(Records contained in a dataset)
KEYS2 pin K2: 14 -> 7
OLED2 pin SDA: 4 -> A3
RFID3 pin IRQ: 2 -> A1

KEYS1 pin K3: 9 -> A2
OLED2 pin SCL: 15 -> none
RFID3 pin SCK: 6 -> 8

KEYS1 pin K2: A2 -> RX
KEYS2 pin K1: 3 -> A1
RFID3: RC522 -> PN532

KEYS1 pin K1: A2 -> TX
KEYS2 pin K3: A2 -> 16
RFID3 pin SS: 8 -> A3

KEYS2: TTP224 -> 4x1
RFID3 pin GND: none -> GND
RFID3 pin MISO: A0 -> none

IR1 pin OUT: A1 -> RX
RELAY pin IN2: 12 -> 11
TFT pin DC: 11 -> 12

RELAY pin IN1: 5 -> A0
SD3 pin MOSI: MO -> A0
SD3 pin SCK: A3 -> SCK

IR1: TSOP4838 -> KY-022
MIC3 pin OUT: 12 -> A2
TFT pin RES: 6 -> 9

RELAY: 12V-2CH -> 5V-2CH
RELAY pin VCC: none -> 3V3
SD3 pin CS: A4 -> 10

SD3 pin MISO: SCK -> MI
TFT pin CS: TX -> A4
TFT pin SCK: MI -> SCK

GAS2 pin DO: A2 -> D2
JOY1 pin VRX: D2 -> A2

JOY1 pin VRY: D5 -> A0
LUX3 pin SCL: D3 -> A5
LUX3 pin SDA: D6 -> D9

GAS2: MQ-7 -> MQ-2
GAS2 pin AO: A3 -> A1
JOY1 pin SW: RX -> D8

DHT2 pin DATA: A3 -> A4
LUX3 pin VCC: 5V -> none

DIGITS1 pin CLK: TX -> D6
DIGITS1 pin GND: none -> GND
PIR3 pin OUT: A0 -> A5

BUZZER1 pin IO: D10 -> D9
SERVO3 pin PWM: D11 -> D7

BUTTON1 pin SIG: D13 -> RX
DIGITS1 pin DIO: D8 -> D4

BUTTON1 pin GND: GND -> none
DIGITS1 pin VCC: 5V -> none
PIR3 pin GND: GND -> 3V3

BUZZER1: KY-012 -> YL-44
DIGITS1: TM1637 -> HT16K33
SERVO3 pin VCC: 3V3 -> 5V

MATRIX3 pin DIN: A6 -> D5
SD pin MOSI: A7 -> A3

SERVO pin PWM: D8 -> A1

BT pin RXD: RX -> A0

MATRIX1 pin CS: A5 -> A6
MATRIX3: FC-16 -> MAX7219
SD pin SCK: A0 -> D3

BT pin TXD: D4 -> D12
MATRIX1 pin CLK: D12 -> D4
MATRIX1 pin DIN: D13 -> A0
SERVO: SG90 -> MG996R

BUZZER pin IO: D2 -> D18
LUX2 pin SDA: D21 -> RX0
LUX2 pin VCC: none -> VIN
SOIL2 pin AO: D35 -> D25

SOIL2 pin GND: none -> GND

> Required work
Going through the entries above, report how many lines contain the word "none", with no other text.

> Solution to this exercise
10